▶ [The task]
For this exercise, reproduce the entries below exactly, but only from the line containing "none -> cyan cone G1 level 1" through the line containing "none -> cyan plate B3 level 2", both included.

▶ [Entries provided]
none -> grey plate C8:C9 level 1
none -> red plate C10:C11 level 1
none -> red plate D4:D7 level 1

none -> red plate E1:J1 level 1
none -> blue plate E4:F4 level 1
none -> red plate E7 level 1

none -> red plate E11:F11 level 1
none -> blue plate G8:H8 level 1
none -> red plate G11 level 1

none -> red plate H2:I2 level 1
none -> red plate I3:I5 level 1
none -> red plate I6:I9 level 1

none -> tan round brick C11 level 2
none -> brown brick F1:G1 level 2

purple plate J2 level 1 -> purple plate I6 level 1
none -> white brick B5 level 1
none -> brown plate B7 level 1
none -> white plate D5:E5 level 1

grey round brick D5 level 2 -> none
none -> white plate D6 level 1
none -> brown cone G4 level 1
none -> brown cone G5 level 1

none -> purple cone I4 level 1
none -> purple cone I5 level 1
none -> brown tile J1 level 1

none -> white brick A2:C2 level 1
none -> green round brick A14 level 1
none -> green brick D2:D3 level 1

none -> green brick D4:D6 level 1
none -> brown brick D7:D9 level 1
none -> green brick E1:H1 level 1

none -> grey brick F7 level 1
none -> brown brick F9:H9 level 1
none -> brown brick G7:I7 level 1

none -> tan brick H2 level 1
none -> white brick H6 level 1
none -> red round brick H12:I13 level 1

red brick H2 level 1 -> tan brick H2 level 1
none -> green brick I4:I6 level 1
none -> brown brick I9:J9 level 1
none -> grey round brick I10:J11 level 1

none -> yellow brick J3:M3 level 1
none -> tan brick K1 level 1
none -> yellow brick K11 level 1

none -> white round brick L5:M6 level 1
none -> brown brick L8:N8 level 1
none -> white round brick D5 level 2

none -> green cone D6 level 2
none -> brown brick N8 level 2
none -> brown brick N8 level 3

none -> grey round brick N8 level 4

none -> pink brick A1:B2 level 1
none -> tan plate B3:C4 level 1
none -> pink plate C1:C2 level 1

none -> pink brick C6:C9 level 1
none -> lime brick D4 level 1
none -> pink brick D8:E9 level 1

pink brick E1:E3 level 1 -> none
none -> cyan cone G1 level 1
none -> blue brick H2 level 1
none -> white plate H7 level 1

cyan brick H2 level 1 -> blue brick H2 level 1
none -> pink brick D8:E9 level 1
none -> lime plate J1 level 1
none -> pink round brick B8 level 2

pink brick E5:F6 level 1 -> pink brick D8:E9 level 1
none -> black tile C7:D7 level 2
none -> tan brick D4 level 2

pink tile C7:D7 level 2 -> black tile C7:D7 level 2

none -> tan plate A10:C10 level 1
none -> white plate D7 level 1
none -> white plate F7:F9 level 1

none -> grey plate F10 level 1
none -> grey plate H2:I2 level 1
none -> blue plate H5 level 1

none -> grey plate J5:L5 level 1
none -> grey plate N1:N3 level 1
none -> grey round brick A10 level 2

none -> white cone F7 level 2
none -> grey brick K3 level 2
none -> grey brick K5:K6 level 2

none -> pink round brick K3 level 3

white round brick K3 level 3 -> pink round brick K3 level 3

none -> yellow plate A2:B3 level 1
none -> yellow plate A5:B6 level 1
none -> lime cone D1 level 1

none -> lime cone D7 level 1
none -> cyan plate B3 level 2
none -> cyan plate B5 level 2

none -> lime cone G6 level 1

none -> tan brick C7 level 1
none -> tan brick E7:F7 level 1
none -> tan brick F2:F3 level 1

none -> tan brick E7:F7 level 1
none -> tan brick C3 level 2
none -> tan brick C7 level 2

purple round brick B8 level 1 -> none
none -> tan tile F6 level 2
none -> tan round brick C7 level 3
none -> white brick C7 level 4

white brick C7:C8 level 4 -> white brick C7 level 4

▶ [Task solution]
none -> cyan cone G1 level 1
none -> blue brick H2 level 1
none -> white plate H7 level 1

cyan brick H2 level 1 -> blue brick H2 level 1
none -> pink brick D8:E9 level 1
none -> lime plate J1 level 1
none -> pink round brick B8 level 2

pink brick E5:F6 level 1 -> pink brick D8:E9 level 1
none -> black tile C7:D7 level 2
none -> tan brick D4 level 2

pink tile C7:D7 level 2 -> black tile C7:D7 level 2

none -> tan plate A10:C10 level 1
none -> white plate D7 level 1
none -> white plate F7:F9 level 1

none -> grey plate F10 level 1
none -> grey plate H2:I2 level 1
none -> blue plate H5 level 1

none -> grey plate J5:L5 level 1
none -> grey plate N1:N3 level 1
none -> grey round brick A10 level 2

none -> white cone F7 level 2
none -> grey brick K3 level 2
none -> grey brick K5:K6 level 2

none -> pink round brick K3 level 3

white round brick K3 level 3 -> pink round brick K3 level 3

none -> yellow plate A2:B3 level 1
none -> yellow plate A5:B6 level 1
none -> lime cone D1 level 1

none -> lime cone D7 level 1
none -> cyan plate B3 level 2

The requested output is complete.